• _SET TASK_: Lay out the stretch of the listing that opens with the line containing "Brookwick (90, 907)" and closes with the line containing "grilled (626, 331)" as a Markdown table with two columns, Row (its number) and Entry (the line), leaving out any blank lines.
<<<<
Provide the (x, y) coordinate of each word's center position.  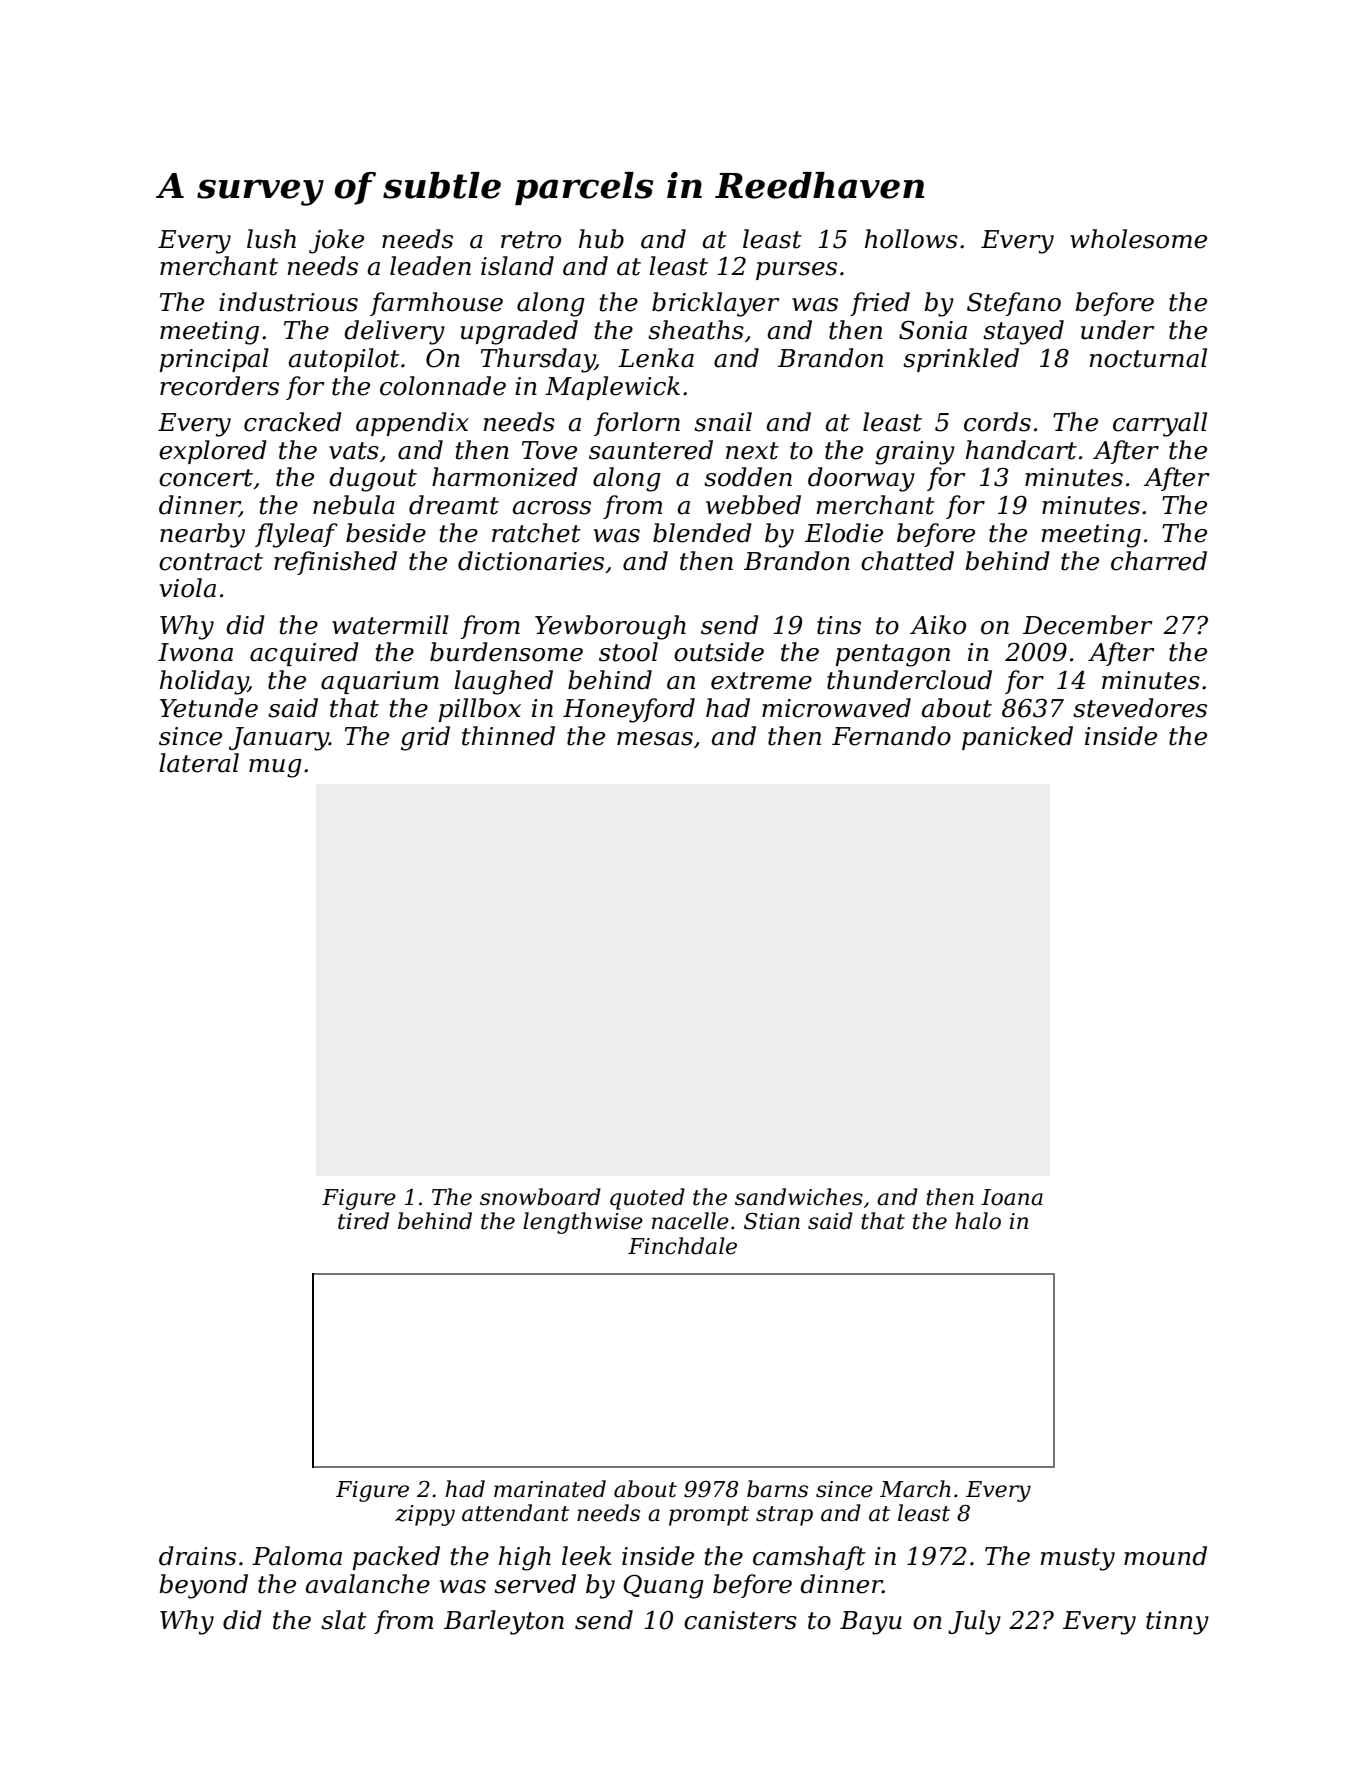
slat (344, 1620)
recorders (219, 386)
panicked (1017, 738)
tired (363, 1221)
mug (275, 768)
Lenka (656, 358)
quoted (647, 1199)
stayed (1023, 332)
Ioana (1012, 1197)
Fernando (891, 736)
>>>>
<<<<
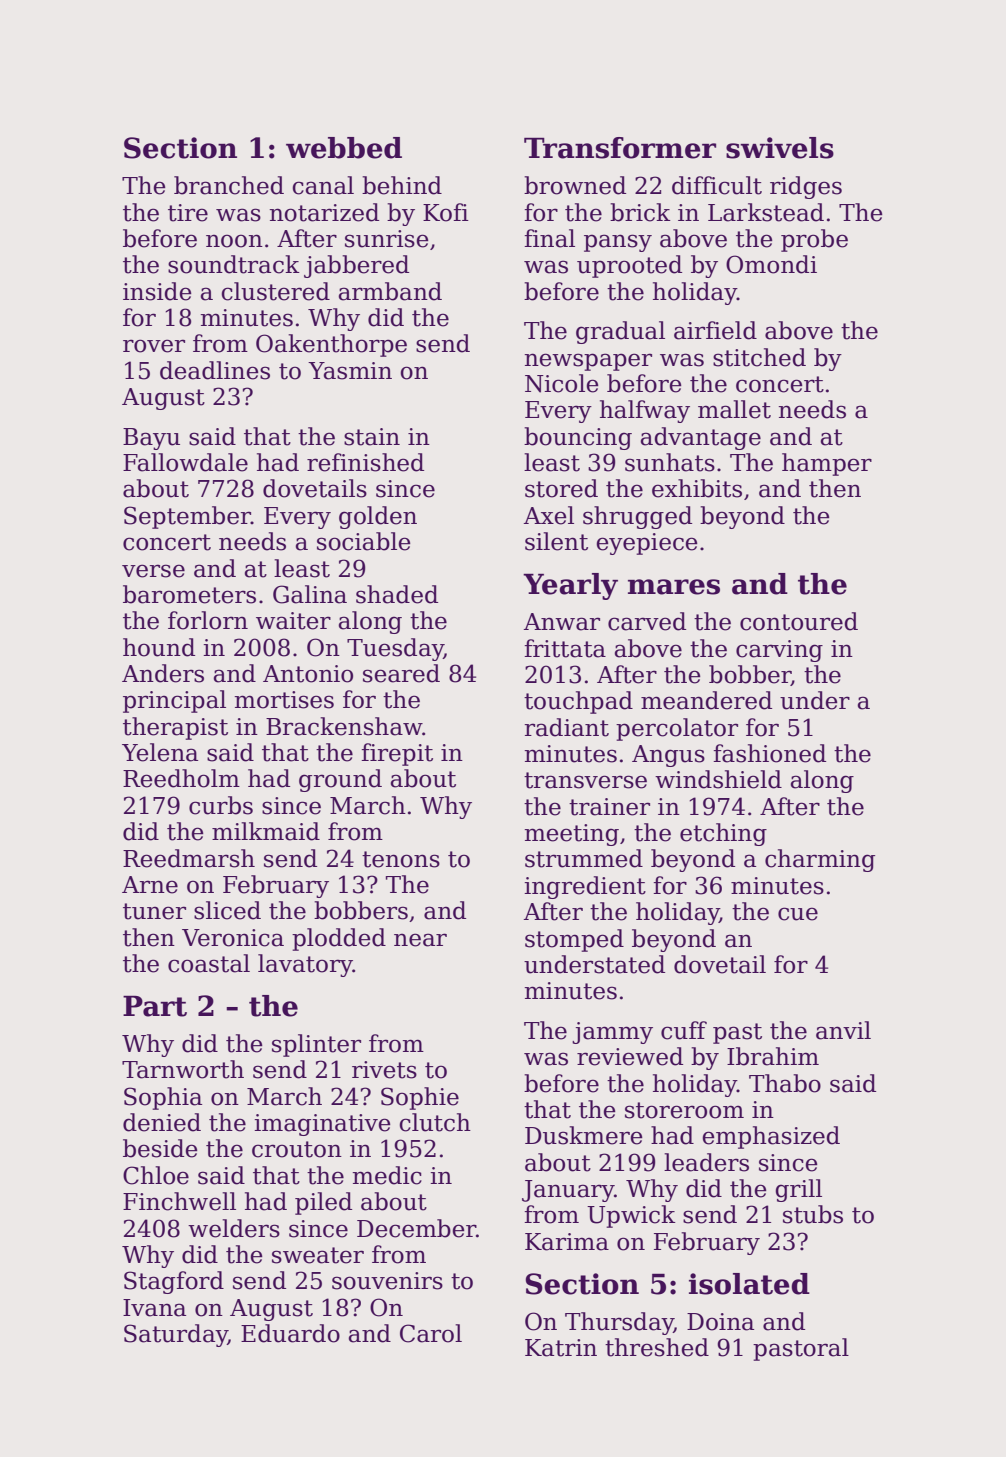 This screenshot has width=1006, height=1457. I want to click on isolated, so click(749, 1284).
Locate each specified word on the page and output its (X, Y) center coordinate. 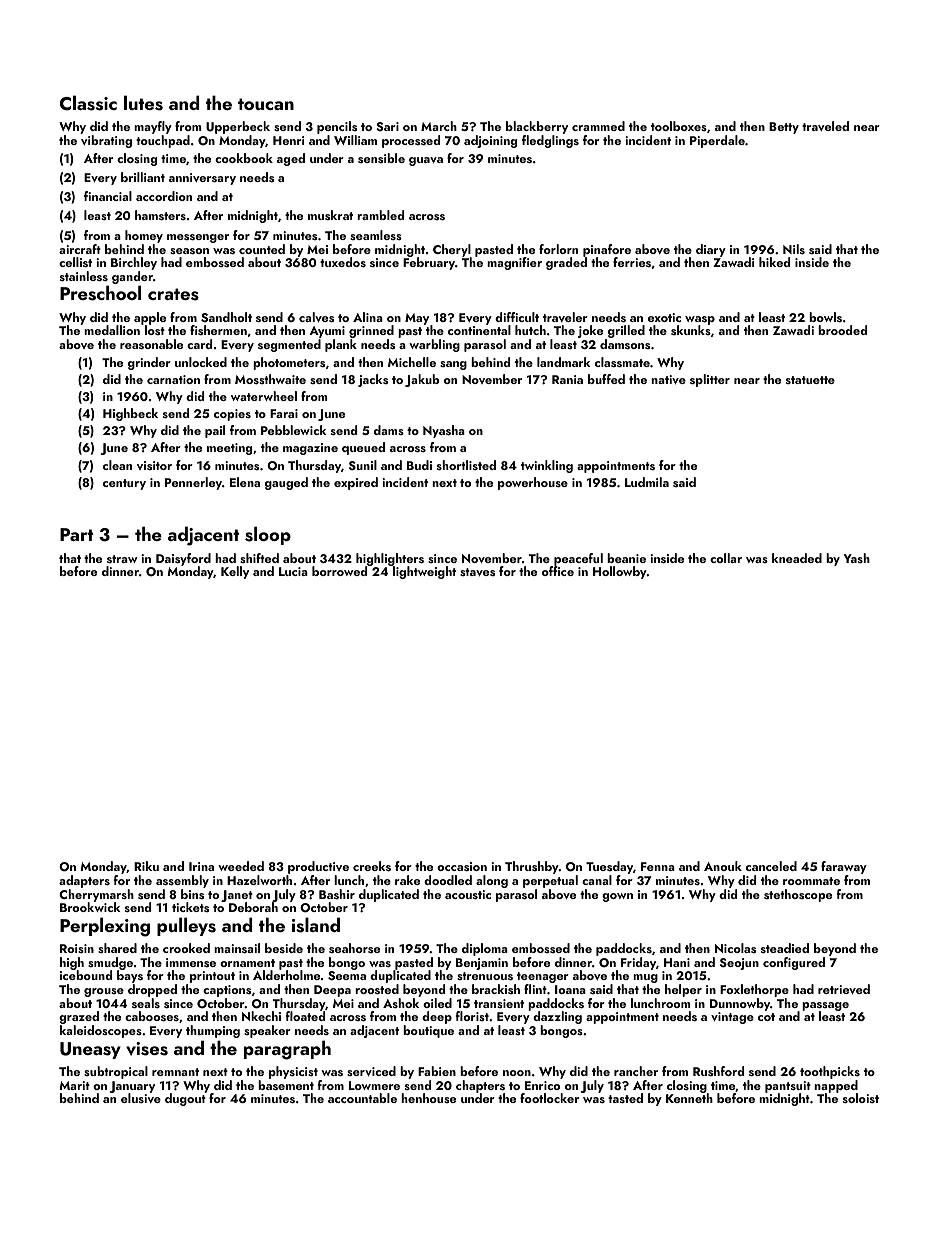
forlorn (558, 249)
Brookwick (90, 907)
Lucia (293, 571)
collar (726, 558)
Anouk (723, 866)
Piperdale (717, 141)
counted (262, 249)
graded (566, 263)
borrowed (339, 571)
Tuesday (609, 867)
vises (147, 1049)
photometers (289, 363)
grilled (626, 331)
>>>>
• _RESPONSE BELOW_:
| Row | Entry |
|---|---|
| 1 | Brookwick (90, 907) |
| 2 | Lucia (293, 571) |
| 3 | collar (726, 558) |
| 4 | Anouk (723, 866) |
| 5 | Piperdale (717, 141) |
| 6 | counted (262, 249) |
| 7 | graded (566, 263) |
| 8 | borrowed (339, 571) |
| 9 | Tuesday (609, 867) |
| 10 | vises (147, 1049) |
| 11 | photometers (289, 363) |
| 12 | grilled (626, 331) |